* [DATA TO EXAMINE]
__________________________________________________

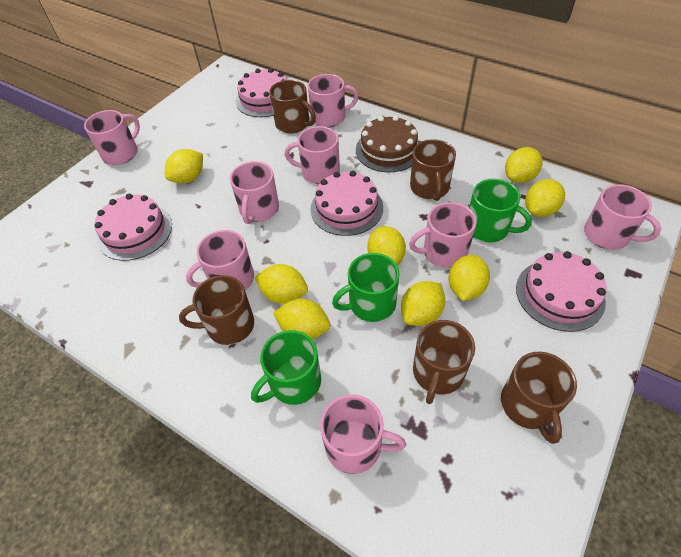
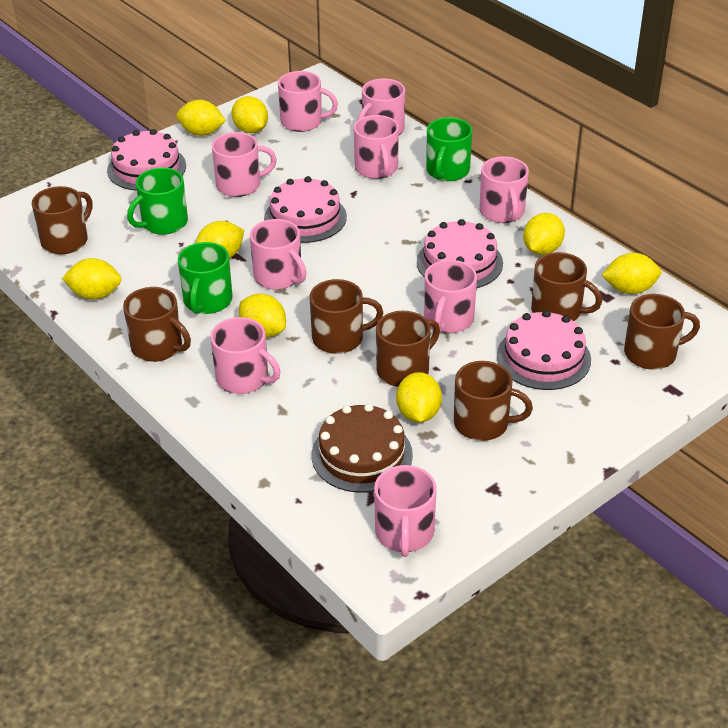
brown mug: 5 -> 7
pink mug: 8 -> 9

__________________________________________________

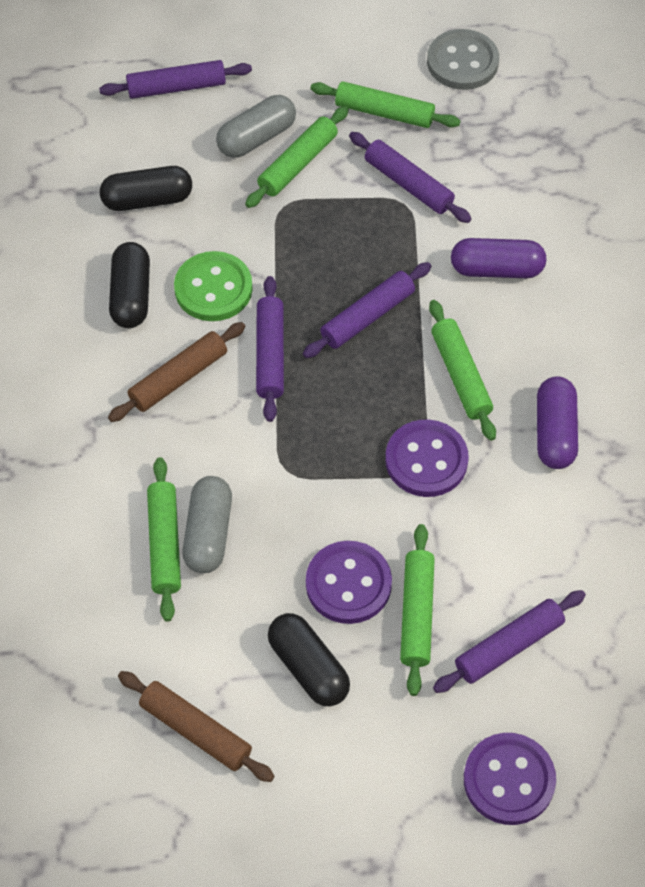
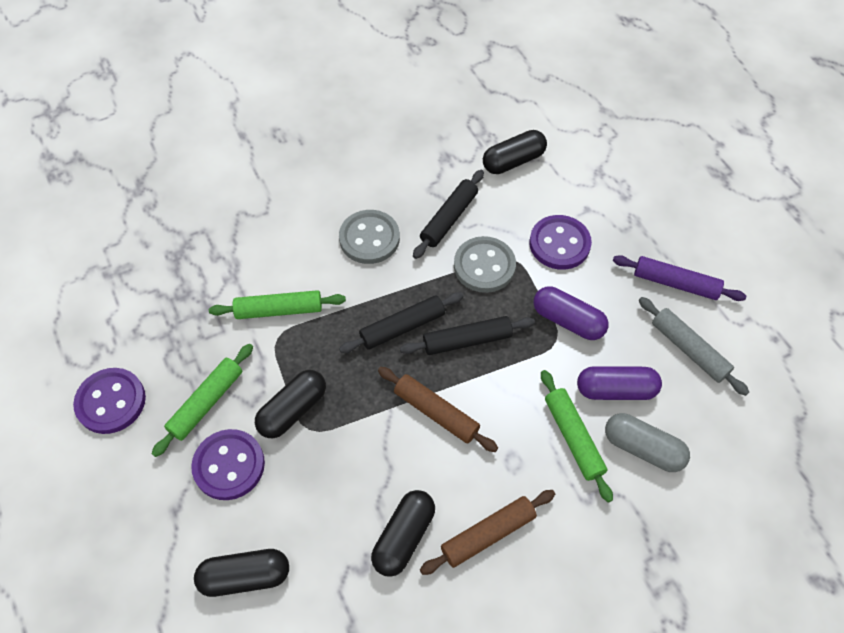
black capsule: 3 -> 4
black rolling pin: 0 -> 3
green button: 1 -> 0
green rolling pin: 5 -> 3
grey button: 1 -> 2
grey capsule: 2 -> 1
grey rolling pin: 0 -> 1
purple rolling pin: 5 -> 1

__________________________________________________

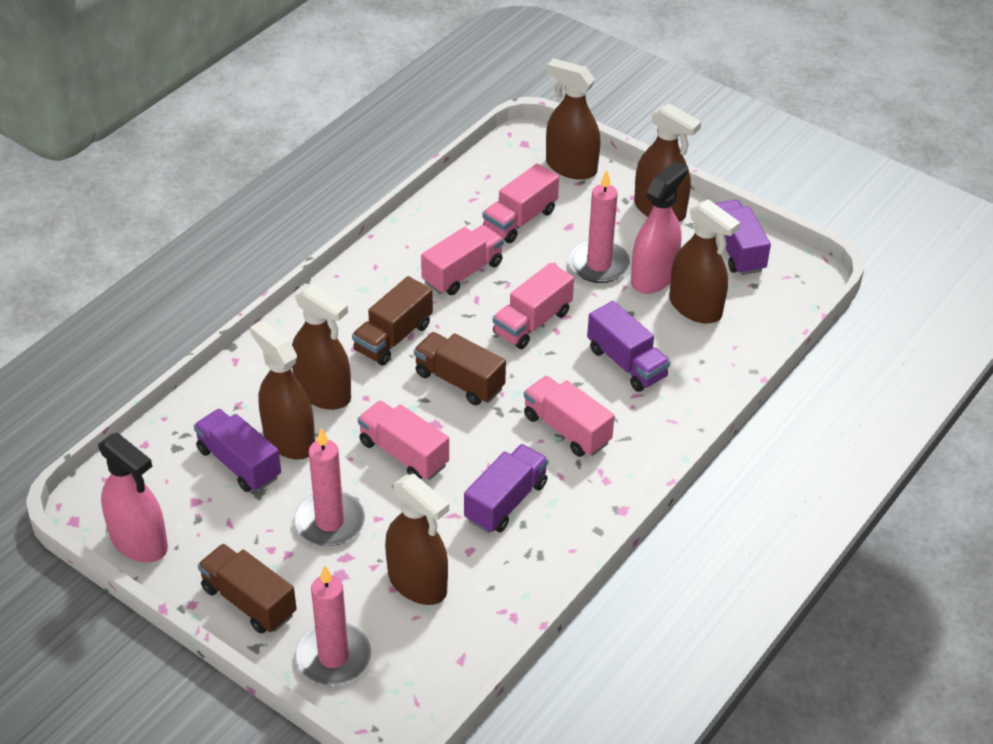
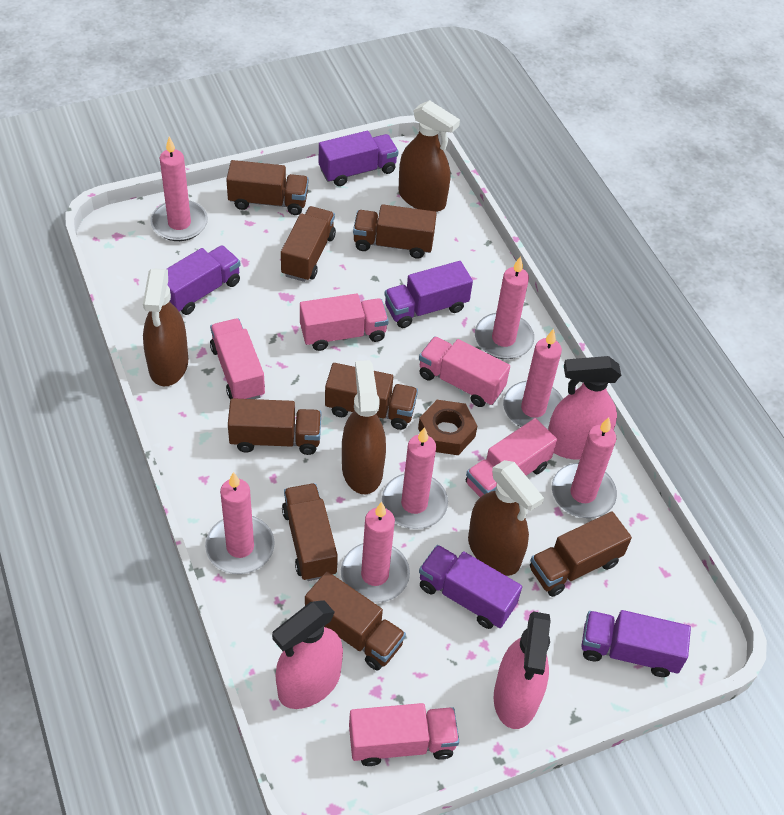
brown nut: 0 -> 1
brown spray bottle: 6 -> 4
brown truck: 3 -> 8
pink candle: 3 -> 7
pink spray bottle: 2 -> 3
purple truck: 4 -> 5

__________________________________________________

* [PROBLEM] Using the data above, repeat exactly the lines that begin at the line with "grey button: 1 -> 2" and end at the line with "purple rolling pin: 5 -> 1", both ends included.

* [REPLY]
grey button: 1 -> 2
grey capsule: 2 -> 1
grey rolling pin: 0 -> 1
purple rolling pin: 5 -> 1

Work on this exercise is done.